WHAT IS NEEDED:
Can you express the material as a Markdown table with the columns Row and Entry, numbering each row? Begin at its first line, stop after the line that has "pink square: moved 2 px down", and leave out blank lines.

DATASET:
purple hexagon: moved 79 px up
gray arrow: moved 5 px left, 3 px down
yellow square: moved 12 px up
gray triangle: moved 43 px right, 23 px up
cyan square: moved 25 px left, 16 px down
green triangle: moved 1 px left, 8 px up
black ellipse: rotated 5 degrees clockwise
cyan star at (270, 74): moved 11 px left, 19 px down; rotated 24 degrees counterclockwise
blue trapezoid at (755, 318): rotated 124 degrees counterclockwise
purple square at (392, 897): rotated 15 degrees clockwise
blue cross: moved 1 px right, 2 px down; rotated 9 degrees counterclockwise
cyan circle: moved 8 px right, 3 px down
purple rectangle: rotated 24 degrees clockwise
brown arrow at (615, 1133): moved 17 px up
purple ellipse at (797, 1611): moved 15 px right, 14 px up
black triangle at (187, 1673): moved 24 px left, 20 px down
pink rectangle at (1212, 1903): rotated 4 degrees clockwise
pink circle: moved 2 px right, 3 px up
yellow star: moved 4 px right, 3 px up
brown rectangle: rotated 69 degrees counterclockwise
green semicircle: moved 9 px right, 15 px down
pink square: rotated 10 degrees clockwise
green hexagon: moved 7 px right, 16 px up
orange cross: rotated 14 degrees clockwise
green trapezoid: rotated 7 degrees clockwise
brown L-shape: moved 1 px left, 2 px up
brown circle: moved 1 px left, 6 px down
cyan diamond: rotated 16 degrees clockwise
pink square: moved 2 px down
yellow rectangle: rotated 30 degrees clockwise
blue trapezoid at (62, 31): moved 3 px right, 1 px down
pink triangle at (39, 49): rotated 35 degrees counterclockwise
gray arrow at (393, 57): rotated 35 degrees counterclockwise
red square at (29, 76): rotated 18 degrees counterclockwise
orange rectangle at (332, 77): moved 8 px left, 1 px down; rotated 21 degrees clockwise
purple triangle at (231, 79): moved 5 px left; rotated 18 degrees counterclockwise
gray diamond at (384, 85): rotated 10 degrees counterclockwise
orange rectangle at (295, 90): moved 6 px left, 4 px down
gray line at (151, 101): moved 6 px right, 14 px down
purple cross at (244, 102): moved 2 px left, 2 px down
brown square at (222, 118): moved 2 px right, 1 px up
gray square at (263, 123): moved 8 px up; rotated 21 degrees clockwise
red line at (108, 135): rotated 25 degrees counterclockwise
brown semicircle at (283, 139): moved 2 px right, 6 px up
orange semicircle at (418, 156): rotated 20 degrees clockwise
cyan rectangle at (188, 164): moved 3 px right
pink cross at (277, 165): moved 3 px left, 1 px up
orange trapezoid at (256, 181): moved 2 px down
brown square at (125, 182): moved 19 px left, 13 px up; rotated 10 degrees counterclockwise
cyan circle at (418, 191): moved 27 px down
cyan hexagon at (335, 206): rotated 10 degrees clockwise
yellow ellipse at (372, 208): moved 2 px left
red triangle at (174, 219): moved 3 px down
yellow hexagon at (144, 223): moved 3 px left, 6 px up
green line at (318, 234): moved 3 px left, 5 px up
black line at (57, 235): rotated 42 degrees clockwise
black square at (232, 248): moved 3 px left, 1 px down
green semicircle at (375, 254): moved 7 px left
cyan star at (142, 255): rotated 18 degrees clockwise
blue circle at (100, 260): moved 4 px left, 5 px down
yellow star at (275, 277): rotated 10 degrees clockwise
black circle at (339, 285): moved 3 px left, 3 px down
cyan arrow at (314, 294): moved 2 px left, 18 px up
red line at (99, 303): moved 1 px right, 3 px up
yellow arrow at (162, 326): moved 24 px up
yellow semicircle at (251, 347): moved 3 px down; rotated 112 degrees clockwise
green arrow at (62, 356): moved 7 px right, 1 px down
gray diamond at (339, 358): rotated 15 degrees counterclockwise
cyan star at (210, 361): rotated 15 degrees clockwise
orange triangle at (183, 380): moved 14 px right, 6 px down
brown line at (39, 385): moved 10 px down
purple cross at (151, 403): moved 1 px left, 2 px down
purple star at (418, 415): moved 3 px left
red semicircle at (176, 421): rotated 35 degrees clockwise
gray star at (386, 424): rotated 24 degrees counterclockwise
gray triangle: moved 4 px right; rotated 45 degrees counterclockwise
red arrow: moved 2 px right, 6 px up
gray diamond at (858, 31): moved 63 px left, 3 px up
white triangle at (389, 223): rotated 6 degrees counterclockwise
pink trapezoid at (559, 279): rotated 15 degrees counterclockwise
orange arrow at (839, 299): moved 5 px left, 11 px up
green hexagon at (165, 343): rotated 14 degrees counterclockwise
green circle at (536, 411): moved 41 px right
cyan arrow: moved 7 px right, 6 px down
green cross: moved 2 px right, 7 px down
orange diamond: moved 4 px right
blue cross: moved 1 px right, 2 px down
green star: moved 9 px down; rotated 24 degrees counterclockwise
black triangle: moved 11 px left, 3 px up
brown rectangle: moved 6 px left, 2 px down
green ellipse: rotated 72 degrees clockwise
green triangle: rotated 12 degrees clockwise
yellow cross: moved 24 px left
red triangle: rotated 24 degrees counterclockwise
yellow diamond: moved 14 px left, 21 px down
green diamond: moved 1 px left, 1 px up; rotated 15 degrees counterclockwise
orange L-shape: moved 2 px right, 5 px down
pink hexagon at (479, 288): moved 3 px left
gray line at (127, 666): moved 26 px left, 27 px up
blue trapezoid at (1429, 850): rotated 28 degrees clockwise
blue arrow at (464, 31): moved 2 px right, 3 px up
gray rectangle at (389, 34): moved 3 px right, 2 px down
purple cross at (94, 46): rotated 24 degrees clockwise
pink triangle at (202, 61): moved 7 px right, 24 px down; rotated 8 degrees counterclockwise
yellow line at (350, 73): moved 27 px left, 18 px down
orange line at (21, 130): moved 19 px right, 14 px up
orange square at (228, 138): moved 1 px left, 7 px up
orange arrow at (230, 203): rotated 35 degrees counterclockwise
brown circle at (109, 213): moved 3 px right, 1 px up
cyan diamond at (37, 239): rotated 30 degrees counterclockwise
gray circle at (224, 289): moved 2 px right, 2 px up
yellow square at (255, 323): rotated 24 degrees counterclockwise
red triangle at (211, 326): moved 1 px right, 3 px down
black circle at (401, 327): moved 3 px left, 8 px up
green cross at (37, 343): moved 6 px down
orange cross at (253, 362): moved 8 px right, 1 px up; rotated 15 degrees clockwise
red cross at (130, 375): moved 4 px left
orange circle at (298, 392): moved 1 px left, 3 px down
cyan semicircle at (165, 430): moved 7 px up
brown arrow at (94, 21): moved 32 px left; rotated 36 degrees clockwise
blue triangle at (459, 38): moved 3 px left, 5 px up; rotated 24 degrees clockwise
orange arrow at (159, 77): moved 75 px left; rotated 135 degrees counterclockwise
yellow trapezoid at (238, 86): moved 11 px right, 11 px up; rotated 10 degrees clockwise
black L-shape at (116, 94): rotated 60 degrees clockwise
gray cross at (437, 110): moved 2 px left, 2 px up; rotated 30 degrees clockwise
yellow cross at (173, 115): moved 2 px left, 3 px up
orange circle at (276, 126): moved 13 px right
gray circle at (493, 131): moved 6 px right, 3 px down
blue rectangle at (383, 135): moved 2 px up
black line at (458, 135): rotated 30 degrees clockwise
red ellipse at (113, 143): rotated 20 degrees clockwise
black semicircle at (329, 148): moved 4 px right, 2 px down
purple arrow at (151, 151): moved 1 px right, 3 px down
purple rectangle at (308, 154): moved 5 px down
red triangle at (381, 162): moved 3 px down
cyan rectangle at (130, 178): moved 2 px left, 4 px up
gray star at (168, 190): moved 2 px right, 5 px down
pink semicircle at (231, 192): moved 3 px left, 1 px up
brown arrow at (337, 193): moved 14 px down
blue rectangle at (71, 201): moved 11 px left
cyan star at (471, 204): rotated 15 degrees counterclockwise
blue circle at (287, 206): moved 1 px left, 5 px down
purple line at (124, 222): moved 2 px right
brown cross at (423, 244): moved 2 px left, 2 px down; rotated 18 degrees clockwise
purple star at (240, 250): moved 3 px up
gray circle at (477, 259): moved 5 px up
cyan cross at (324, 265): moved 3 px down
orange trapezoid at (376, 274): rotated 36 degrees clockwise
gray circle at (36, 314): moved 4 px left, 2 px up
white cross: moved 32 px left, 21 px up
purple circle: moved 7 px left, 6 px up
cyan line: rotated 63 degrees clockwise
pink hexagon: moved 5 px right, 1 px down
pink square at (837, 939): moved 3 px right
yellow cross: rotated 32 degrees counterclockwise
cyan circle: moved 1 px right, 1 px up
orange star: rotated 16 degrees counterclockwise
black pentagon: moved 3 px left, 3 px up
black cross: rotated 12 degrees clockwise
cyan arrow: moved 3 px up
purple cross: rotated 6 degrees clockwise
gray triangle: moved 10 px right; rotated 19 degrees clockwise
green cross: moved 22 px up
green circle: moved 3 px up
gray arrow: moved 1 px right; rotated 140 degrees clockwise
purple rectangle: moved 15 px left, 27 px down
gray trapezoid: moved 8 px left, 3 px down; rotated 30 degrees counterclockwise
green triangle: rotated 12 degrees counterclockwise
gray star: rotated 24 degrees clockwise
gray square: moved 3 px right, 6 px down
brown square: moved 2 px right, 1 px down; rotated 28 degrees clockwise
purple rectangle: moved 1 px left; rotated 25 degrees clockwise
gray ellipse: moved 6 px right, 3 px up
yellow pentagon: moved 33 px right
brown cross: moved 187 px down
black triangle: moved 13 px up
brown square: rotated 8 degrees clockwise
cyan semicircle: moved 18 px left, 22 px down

SOLUTION TO THE EXERCISE:
| Row | Entry |
|---|---|
| 1 | purple hexagon: moved 79 px up |
| 2 | gray arrow: moved 5 px left, 3 px down |
| 3 | yellow square: moved 12 px up |
| 4 | gray triangle: moved 43 px right, 23 px up |
| 5 | cyan square: moved 25 px left, 16 px down |
| 6 | green triangle: moved 1 px left, 8 px up |
| 7 | black ellipse: rotated 5 degrees clockwise |
| 8 | cyan star at (270, 74): moved 11 px left, 19 px down; rotated 24 degrees counterclockwise |
| 9 | blue trapezoid at (755, 318): rotated 124 degrees counterclockwise |
| 10 | purple square at (392, 897): rotated 15 degrees clockwise |
| 11 | blue cross: moved 1 px right, 2 px down; rotated 9 degrees counterclockwise |
| 12 | cyan circle: moved 8 px right, 3 px down |
| 13 | purple rectangle: rotated 24 degrees clockwise |
| 14 | brown arrow at (615, 1133): moved 17 px up |
| 15 | purple ellipse at (797, 1611): moved 15 px right, 14 px up |
| 16 | black triangle at (187, 1673): moved 24 px left, 20 px down |
| 17 | pink rectangle at (1212, 1903): rotated 4 degrees clockwise |
| 18 | pink circle: moved 2 px right, 3 px up |
| 19 | yellow star: moved 4 px right, 3 px up |
| 20 | brown rectangle: rotated 69 degrees counterclockwise |
| 21 | green semicircle: moved 9 px right, 15 px down |
| 22 | pink square: rotated 10 degrees clockwise |
| 23 | green hexagon: moved 7 px right, 16 px up |
| 24 | orange cross: rotated 14 degrees clockwise |
| 25 | green trapezoid: rotated 7 degrees clockwise |
| 26 | brown L-shape: moved 1 px left, 2 px up |
| 27 | brown circle: moved 1 px left, 6 px down |
| 28 | cyan diamond: rotated 16 degrees clockwise |
| 29 | pink square: moved 2 px down |